§ SOURCE DATA

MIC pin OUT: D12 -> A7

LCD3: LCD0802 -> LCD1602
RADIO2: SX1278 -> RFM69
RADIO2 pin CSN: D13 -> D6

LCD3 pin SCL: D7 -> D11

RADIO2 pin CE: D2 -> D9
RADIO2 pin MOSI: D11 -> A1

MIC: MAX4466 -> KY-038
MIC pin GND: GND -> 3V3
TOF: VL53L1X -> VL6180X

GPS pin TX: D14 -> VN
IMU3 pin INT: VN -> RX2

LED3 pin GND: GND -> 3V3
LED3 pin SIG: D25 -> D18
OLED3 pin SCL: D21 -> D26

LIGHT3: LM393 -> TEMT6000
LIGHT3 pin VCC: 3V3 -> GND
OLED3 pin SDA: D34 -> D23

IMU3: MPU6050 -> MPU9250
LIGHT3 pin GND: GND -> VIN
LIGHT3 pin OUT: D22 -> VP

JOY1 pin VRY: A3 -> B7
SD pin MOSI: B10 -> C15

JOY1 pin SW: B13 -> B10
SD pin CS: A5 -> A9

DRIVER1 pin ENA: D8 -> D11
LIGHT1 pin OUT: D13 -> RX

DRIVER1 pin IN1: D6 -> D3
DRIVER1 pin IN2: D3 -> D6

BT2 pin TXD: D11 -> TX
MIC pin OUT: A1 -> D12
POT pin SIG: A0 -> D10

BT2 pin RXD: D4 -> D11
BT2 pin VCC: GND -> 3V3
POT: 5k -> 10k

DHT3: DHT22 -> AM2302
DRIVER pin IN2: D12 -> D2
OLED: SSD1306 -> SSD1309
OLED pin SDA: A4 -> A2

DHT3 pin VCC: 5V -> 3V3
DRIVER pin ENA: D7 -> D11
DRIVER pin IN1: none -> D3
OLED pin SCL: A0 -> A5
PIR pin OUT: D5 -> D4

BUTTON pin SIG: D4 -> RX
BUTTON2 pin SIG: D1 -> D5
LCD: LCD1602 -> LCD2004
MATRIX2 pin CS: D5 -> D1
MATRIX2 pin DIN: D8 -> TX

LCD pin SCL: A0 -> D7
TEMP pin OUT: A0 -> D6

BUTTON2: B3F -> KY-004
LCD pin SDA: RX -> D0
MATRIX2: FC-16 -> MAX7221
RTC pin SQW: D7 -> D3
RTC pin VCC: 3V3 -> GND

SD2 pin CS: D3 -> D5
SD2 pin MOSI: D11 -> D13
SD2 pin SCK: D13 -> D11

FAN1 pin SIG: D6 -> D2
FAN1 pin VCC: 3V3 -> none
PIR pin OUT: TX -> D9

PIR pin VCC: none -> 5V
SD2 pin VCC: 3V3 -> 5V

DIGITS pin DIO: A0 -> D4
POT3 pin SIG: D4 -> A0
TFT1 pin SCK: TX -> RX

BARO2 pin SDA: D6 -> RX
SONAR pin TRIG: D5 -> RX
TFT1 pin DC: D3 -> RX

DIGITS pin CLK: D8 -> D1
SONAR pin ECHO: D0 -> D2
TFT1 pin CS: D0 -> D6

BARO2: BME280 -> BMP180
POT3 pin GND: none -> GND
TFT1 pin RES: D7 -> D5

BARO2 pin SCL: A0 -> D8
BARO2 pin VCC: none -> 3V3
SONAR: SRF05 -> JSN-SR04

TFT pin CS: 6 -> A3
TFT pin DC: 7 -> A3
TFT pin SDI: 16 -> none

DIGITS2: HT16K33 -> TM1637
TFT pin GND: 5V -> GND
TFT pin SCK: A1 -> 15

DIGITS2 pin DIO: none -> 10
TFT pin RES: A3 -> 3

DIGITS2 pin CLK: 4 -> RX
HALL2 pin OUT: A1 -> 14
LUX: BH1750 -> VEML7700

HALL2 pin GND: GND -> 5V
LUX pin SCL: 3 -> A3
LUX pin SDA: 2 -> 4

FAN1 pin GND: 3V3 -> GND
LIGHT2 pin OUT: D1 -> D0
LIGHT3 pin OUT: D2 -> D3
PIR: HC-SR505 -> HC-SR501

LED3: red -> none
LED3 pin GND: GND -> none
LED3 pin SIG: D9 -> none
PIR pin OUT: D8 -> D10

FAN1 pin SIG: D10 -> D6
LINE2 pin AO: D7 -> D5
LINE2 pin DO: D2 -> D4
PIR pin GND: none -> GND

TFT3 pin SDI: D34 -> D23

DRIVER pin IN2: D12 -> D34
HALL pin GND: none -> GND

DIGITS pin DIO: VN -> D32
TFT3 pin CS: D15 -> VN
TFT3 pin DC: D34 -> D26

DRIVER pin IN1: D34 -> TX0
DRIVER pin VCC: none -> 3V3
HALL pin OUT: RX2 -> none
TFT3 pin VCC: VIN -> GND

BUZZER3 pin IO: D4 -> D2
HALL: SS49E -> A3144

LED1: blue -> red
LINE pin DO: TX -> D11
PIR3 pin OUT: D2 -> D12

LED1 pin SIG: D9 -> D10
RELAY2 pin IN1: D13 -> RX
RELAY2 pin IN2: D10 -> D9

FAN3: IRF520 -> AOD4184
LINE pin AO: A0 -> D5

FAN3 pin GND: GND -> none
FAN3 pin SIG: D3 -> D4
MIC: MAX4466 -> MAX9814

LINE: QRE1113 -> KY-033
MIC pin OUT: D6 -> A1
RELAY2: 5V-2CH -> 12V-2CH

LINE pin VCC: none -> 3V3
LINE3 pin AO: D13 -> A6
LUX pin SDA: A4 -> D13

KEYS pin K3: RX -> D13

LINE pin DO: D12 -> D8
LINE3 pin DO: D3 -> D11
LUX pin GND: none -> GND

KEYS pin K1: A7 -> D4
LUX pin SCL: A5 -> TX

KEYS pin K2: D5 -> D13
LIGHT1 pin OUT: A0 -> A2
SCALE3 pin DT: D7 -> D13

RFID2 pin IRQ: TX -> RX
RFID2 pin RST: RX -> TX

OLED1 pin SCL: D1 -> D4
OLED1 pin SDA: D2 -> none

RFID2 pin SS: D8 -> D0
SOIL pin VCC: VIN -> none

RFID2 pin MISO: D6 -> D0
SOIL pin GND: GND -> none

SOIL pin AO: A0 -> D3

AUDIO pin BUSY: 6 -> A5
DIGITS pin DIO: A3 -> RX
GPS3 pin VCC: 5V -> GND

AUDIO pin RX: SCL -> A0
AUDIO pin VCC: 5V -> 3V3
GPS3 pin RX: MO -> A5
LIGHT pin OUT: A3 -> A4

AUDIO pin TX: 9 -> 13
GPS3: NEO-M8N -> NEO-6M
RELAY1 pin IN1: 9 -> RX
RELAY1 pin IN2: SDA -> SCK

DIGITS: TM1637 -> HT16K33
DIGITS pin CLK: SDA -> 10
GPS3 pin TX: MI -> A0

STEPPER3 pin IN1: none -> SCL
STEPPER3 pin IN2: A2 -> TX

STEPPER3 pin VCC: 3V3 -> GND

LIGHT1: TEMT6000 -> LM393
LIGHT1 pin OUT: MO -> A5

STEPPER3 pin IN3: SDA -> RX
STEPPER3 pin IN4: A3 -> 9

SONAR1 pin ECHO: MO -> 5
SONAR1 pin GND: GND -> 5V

§ WHAT THE TASK REQUIRES
Read the listing. Copy each line that has the word "KEYS" in it.

§ RESULT OF THE EXERCISE
KEYS pin K3: RX -> D13
KEYS pin K1: A7 -> D4
KEYS pin K2: D5 -> D13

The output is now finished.